→ **Assignment**:
Set down, word for word, the line with "camera: 135 degrees right, 10 degrees down" and the lines after it through the final line of the data below, without pictures.
[[ Records for the exercise open ]]
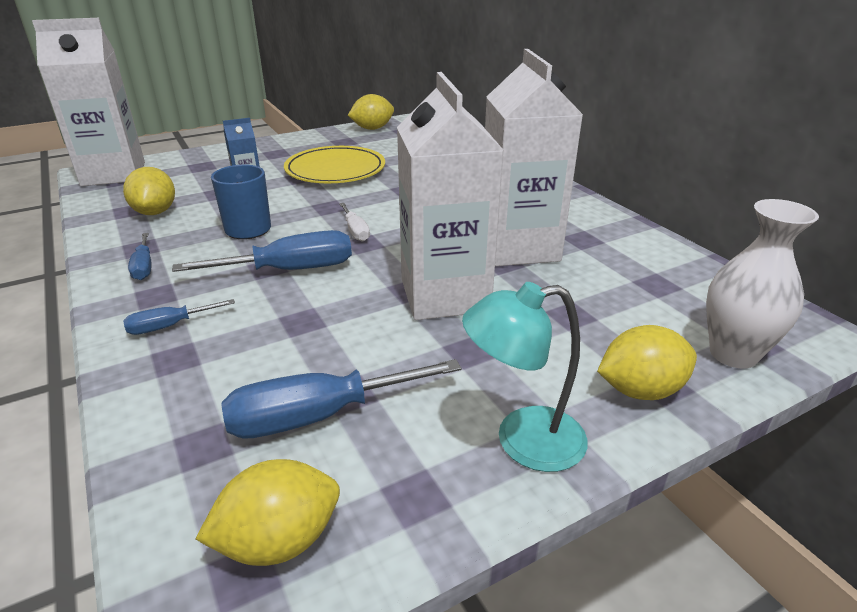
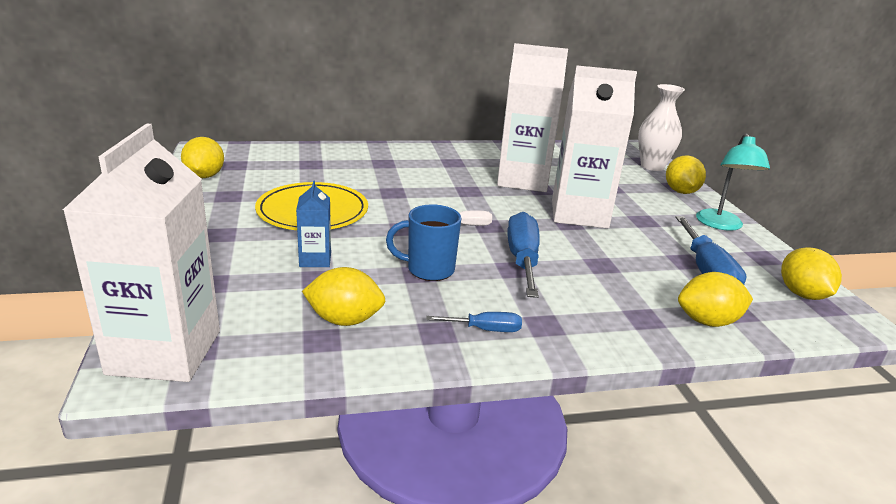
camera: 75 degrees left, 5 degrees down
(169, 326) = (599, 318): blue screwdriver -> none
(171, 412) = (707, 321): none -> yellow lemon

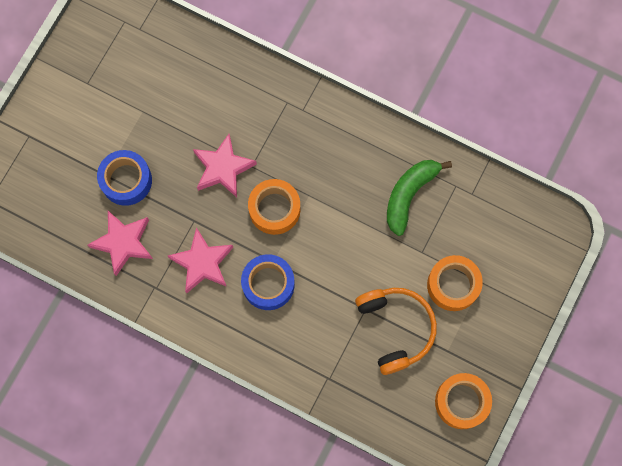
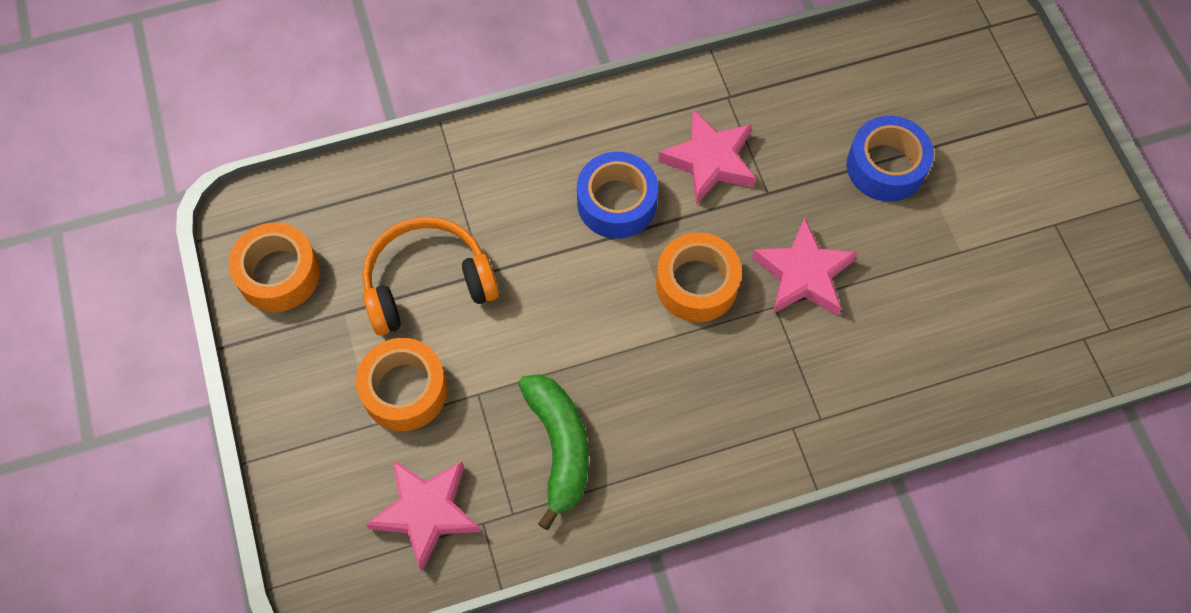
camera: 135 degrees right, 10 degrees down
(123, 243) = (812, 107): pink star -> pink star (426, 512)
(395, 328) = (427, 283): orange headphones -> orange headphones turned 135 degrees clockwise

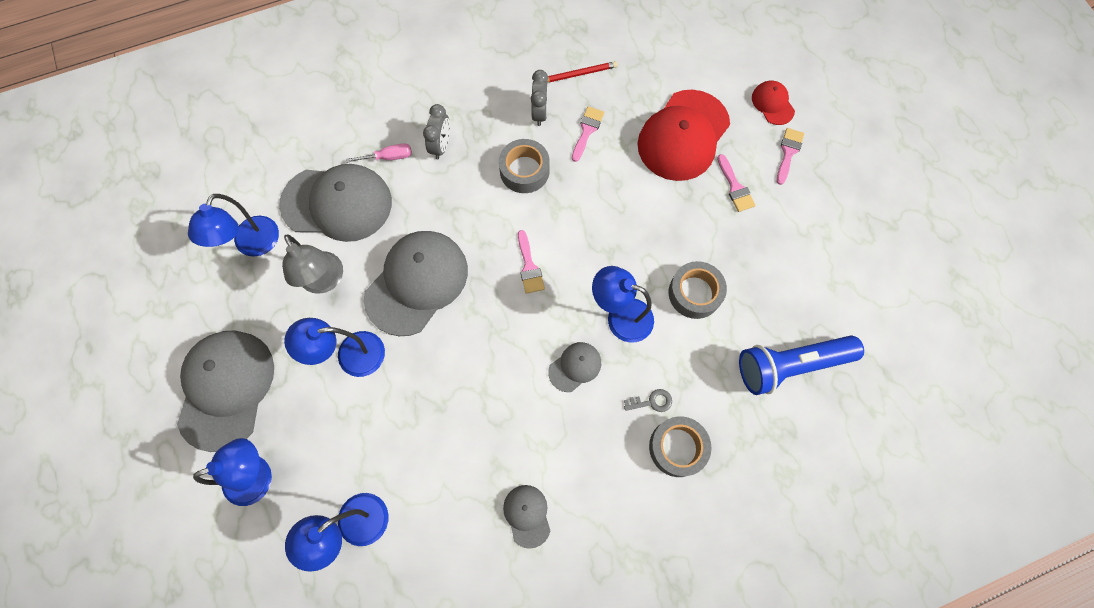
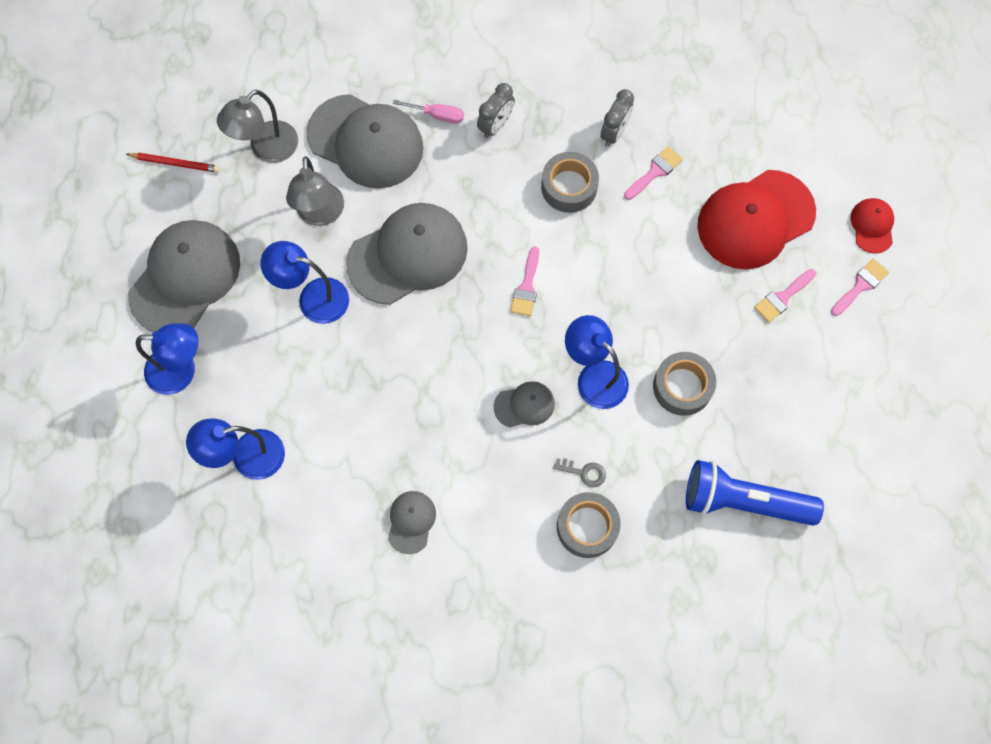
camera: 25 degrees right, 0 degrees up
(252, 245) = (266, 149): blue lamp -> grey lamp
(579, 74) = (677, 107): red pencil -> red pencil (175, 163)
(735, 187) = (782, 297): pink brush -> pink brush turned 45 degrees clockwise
[[ Records for the exercise closed ]]
→ **Response to the task**:
camera: 135 degrees right, 10 degrees down
(123, 243) = (812, 107): pink star -> pink star (426, 512)
(395, 328) = (427, 283): orange headphones -> orange headphones turned 135 degrees clockwise

camera: 25 degrees right, 0 degrees up
(252, 245) = (266, 149): blue lamp -> grey lamp
(579, 74) = (677, 107): red pencil -> red pencil (175, 163)
(735, 187) = (782, 297): pink brush -> pink brush turned 45 degrees clockwise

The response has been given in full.